*** Begin section ***

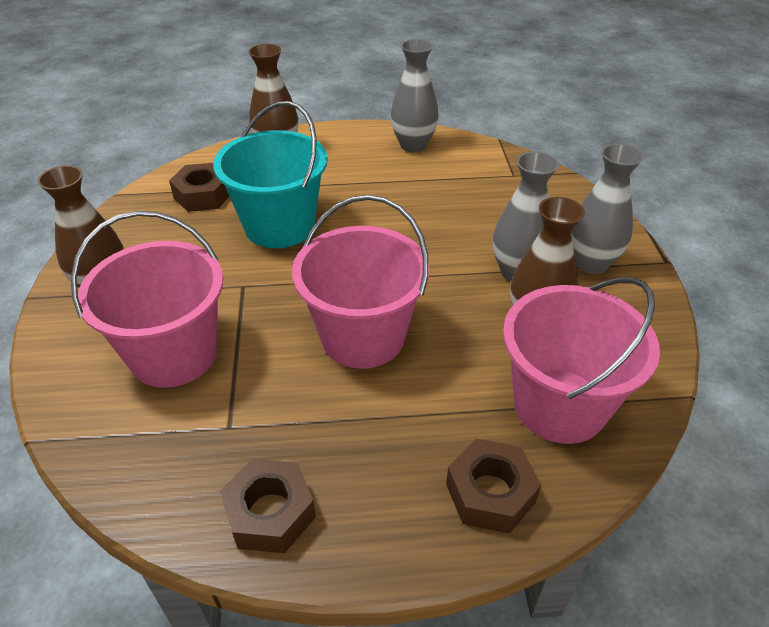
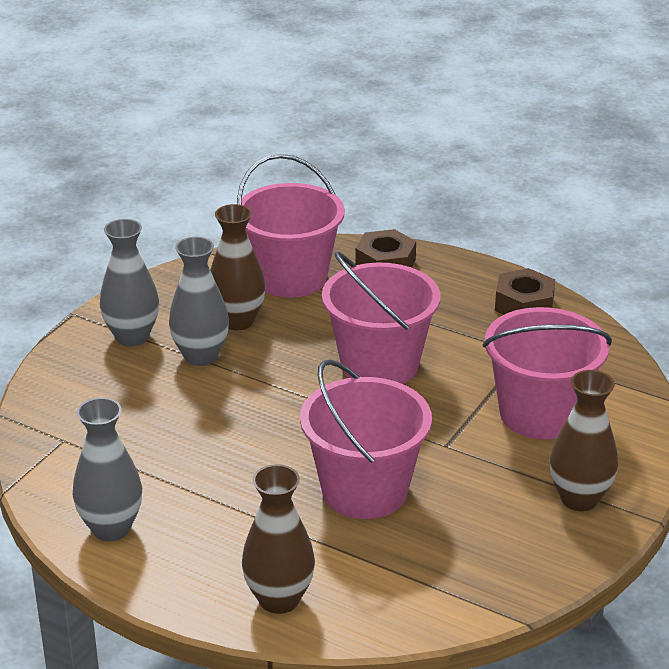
camera: 145 degrees left, 10 degrees down
(203, 195) = (419, 569): brown nut -> none
(279, 226) = (364, 490): turquoise bucket -> pink bucket

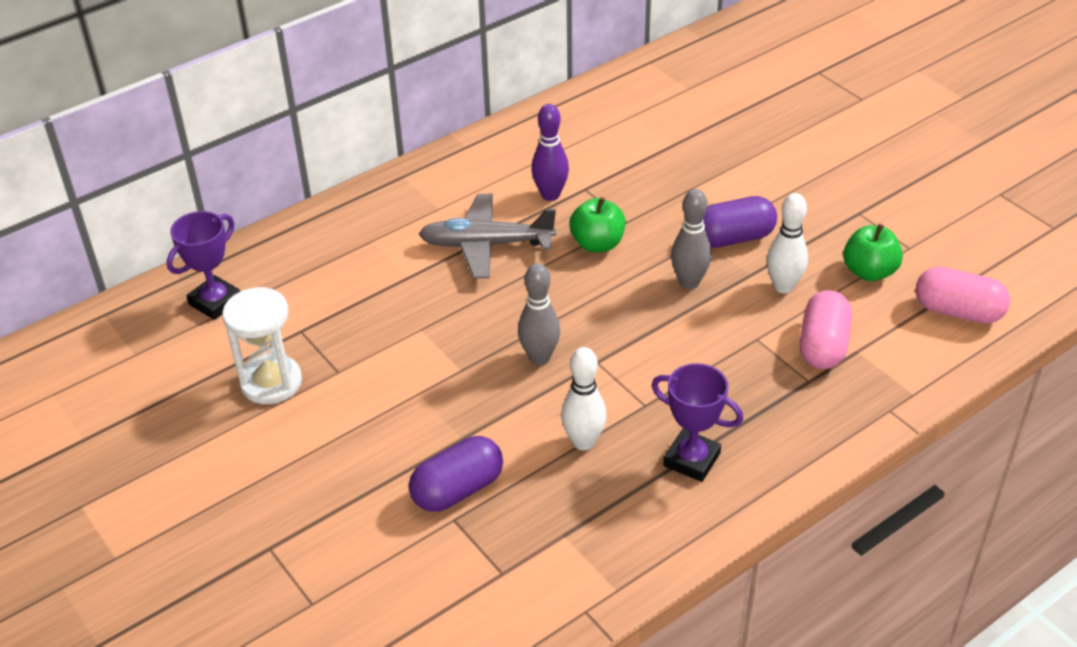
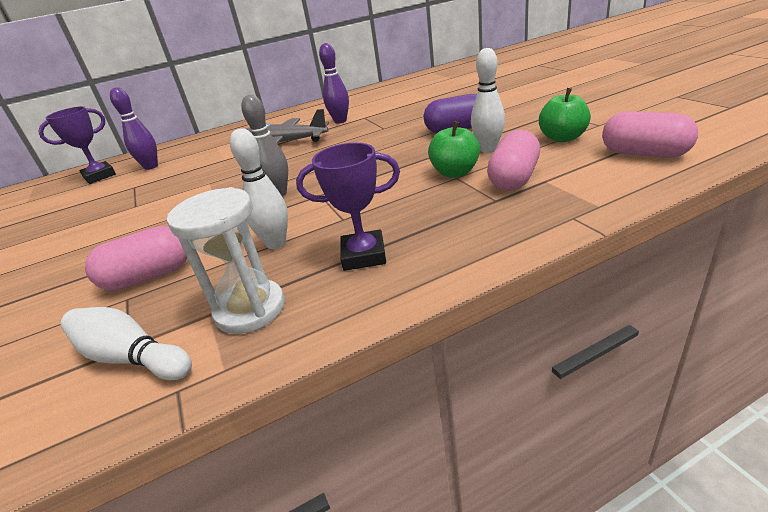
camera: 15 degrees right, 10 degrees down
(271, 382) = (87, 212): white hourglass -> white hourglass (250, 309)
(292, 285) = (151, 167): none -> purple bowling pin
(457, 489) = (149, 276): purple capsule -> pink capsule
(516, 584) = (131, 358): none -> white bowling pin
(597, 244) = (357, 138): green apple -> green apple (455, 172)
(689, 282) = (414, 151): grey bowling pin -> none
(691, 460) = (364, 255): purple trophy -> purple trophy turned 45 degrees counterclockwise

*** End section ***

Copy out each line of the data that has the word "camera" in it.

camera: 145 degrees left, 10 degrees down
camera: 15 degrees right, 10 degrees down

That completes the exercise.